Under this line are the records; write out word for word the part that begins at the line containing "AUDIO pin BUSY: D10 -> D8" and ends at the line containing "LIGHT pin OUT: RX -> none", and no more.

* _INFORMATION_:
+++++
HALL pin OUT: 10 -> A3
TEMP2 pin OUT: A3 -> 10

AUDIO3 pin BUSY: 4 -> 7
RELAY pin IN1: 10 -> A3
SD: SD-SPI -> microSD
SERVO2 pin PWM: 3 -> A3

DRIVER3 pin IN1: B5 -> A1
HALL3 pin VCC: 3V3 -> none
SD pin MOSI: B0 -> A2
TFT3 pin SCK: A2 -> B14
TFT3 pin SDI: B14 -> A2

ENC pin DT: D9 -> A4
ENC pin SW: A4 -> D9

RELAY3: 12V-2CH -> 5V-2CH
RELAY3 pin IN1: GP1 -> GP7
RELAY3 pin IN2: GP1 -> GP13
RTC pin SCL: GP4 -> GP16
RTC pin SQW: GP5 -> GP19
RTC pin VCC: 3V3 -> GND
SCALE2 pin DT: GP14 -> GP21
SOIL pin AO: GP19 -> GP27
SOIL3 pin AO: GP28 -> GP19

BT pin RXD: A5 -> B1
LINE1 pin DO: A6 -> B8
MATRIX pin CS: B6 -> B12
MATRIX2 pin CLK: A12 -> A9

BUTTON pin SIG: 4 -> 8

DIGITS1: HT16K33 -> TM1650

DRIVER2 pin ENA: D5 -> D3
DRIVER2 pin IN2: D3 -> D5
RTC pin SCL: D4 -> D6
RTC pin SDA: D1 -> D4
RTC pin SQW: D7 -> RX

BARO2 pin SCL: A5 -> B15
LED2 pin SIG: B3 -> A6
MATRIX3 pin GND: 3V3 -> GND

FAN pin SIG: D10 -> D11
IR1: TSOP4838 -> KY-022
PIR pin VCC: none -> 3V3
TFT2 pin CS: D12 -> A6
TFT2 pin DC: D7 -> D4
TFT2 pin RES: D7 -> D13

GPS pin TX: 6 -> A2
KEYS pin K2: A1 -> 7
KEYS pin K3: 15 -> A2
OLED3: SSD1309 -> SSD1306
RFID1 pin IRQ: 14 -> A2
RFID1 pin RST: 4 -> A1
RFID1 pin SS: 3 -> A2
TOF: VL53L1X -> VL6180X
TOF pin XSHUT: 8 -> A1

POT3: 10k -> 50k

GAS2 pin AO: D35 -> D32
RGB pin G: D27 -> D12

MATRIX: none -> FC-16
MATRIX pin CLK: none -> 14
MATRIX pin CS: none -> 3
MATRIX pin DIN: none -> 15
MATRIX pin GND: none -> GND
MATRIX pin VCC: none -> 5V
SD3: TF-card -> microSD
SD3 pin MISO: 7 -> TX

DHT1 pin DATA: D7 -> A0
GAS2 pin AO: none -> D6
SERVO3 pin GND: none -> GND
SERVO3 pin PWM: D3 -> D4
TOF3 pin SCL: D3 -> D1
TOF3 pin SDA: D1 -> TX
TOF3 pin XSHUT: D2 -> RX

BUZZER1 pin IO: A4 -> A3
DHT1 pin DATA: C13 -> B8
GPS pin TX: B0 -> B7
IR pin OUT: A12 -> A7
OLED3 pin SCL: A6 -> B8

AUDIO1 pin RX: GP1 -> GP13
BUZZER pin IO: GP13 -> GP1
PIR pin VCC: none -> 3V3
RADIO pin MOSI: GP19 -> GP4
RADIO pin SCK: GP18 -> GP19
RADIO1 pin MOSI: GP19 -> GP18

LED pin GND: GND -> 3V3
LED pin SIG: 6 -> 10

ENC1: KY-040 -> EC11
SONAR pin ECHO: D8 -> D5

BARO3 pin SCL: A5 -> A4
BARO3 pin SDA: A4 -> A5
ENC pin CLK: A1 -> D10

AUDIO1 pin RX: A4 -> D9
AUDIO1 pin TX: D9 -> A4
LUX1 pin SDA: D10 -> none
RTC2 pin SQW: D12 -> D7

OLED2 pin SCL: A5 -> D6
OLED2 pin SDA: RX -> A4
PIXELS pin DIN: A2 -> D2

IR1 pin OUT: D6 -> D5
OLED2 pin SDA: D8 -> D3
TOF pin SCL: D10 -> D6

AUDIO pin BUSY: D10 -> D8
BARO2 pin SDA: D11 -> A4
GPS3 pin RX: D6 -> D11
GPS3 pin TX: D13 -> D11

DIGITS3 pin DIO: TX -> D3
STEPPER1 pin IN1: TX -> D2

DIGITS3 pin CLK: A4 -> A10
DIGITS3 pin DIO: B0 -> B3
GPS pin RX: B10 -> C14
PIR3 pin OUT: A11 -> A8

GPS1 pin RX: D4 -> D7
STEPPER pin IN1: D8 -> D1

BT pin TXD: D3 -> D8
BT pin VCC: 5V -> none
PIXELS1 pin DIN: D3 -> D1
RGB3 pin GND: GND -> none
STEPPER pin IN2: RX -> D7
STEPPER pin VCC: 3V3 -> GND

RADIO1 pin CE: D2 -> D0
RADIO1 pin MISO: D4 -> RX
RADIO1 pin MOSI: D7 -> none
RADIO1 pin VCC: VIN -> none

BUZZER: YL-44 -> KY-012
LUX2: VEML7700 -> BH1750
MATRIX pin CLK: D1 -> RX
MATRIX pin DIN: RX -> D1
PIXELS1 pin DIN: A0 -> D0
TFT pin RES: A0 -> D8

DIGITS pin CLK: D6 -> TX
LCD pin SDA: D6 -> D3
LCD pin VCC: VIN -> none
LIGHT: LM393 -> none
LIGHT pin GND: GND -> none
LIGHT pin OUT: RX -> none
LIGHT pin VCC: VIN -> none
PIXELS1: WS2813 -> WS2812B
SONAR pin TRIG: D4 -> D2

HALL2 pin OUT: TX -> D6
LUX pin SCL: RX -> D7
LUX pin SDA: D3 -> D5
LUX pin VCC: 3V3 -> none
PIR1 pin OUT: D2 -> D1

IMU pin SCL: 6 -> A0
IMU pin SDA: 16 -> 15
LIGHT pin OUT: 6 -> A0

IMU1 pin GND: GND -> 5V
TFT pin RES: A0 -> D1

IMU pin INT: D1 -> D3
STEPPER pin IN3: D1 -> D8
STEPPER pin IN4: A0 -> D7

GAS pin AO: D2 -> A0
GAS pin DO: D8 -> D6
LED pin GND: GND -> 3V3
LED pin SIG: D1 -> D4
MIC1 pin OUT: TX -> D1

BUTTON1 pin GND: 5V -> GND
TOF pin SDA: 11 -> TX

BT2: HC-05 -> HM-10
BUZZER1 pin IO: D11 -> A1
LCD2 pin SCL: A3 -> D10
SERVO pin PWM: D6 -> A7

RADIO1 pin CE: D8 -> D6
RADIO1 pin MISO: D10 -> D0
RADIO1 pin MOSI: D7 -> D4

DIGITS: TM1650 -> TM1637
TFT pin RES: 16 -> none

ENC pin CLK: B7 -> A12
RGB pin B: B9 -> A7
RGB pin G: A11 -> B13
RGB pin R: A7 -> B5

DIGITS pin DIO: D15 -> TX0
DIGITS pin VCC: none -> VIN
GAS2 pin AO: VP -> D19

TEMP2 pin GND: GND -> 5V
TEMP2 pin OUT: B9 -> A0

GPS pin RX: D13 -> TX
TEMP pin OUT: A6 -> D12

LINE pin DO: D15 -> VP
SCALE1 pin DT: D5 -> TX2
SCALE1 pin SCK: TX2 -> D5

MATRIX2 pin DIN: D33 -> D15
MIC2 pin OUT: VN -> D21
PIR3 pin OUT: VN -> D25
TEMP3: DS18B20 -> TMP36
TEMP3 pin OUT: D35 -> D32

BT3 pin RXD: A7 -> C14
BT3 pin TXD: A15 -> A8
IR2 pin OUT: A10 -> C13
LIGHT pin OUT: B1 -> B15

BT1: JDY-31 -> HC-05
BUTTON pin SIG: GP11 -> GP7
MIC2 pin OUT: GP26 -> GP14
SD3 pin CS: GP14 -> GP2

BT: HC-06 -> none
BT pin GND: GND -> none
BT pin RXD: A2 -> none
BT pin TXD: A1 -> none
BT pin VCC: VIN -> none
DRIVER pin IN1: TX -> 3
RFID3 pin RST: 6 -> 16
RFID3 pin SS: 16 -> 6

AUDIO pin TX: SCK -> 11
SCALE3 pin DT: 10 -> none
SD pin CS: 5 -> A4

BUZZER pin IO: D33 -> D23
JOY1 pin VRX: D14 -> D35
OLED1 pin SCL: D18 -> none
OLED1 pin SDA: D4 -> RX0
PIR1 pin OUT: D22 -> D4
+++++
* _REPLY_:
AUDIO pin BUSY: D10 -> D8
BARO2 pin SDA: D11 -> A4
GPS3 pin RX: D6 -> D11
GPS3 pin TX: D13 -> D11

DIGITS3 pin DIO: TX -> D3
STEPPER1 pin IN1: TX -> D2

DIGITS3 pin CLK: A4 -> A10
DIGITS3 pin DIO: B0 -> B3
GPS pin RX: B10 -> C14
PIR3 pin OUT: A11 -> A8

GPS1 pin RX: D4 -> D7
STEPPER pin IN1: D8 -> D1

BT pin TXD: D3 -> D8
BT pin VCC: 5V -> none
PIXELS1 pin DIN: D3 -> D1
RGB3 pin GND: GND -> none
STEPPER pin IN2: RX -> D7
STEPPER pin VCC: 3V3 -> GND

RADIO1 pin CE: D2 -> D0
RADIO1 pin MISO: D4 -> RX
RADIO1 pin MOSI: D7 -> none
RADIO1 pin VCC: VIN -> none

BUZZER: YL-44 -> KY-012
LUX2: VEML7700 -> BH1750
MATRIX pin CLK: D1 -> RX
MATRIX pin DIN: RX -> D1
PIXELS1 pin DIN: A0 -> D0
TFT pin RES: A0 -> D8

DIGITS pin CLK: D6 -> TX
LCD pin SDA: D6 -> D3
LCD pin VCC: VIN -> none
LIGHT: LM393 -> none
LIGHT pin GND: GND -> none
LIGHT pin OUT: RX -> none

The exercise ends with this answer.